▶ _About this task_
Exactly as written, reproduce the lines from the one that contains "none -> white glue stick [706,182,748,252]" through the end of the records.

▶ _Listed entries_
%%
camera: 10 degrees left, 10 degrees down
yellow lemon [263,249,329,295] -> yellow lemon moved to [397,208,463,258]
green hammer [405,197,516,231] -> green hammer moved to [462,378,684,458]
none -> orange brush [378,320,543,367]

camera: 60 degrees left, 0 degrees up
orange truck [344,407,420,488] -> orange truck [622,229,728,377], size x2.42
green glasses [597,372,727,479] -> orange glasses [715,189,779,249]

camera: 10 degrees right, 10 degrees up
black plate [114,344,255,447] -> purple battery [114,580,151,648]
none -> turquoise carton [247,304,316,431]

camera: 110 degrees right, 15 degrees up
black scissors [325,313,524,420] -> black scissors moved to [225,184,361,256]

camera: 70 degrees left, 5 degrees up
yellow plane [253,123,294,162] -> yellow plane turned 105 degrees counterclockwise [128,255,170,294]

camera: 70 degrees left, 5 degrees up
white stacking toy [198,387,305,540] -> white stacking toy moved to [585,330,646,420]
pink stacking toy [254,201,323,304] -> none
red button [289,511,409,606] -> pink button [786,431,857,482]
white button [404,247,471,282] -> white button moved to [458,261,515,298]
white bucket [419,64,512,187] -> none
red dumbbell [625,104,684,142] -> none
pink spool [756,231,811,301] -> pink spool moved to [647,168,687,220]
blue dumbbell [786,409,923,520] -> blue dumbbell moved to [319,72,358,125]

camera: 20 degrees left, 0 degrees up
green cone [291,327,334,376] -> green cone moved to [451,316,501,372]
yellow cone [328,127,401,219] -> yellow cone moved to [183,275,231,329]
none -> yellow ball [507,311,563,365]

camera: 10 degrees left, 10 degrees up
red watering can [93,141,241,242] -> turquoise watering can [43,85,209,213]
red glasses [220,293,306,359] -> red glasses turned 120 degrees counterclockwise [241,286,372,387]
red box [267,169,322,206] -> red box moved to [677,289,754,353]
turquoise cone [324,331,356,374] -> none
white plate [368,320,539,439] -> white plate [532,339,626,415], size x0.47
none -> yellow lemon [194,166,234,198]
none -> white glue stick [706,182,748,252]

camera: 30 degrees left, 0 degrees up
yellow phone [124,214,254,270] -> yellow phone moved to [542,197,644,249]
%%
▶ _Output of the task_
none -> white glue stick [706,182,748,252]

camera: 30 degrees left, 0 degrees up
yellow phone [124,214,254,270] -> yellow phone moved to [542,197,644,249]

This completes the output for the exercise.